Activity =
Pull from the data below each line where the word "degrees" occurs, and copy it.

Object state change records
------------------------

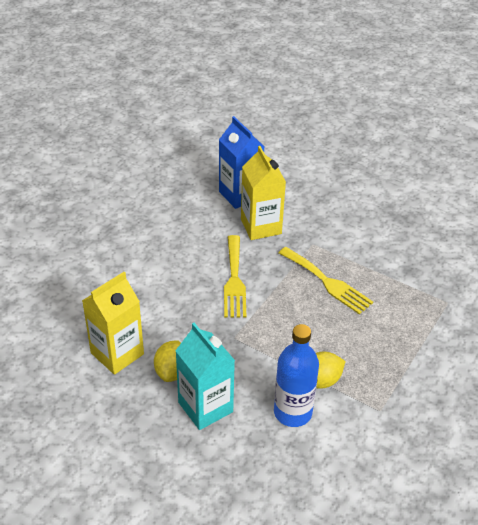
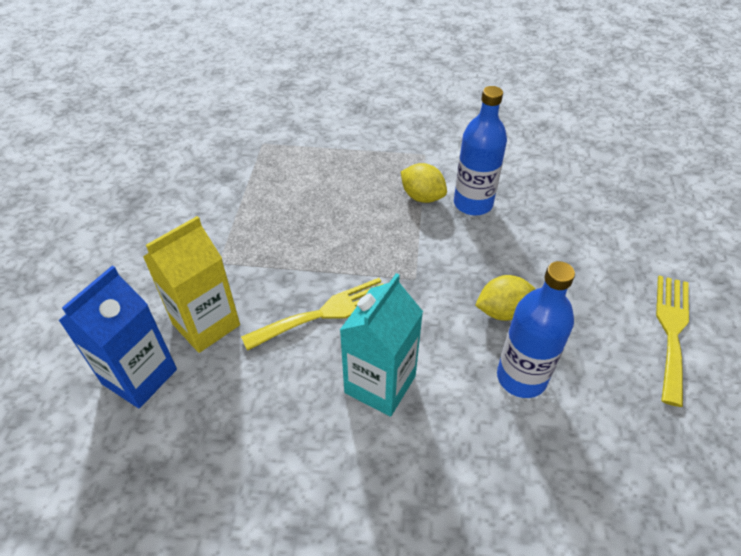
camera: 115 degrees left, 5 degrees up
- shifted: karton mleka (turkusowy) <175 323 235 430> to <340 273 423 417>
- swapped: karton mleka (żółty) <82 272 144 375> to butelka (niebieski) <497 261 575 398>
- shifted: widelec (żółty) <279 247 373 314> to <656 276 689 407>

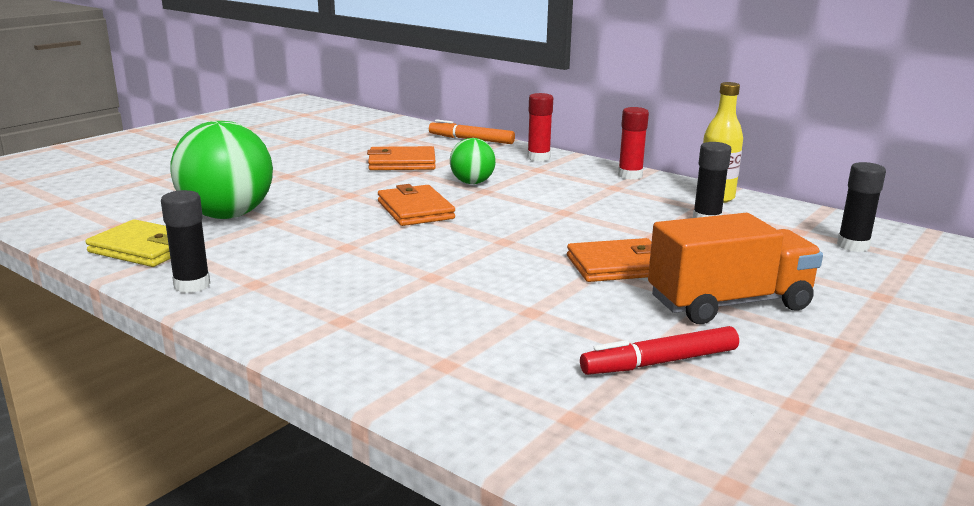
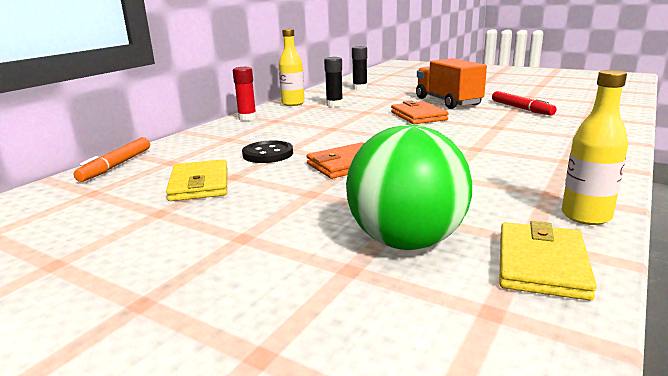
camera: 95 degrees left, 0 degrees up
- repainted: portfel (pomarańczowy) <367 146 436 170> to portfel (żółty) <166 159 228 201>
- swapped: piłka (zielony) <450 138 496 184> to guzik (czarny) <242 141 293 163>
- swapped: klej w sztyfcie (czarny) <161 190 210 293> to butelka (żółty) <562 70 628 225>
- gone: klej w sztyfcie (czerwony) <527 93 553 162>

------------------------

Response to the exercise =
camera: 115 degrees left, 5 degrees up
camera: 95 degrees left, 0 degrees up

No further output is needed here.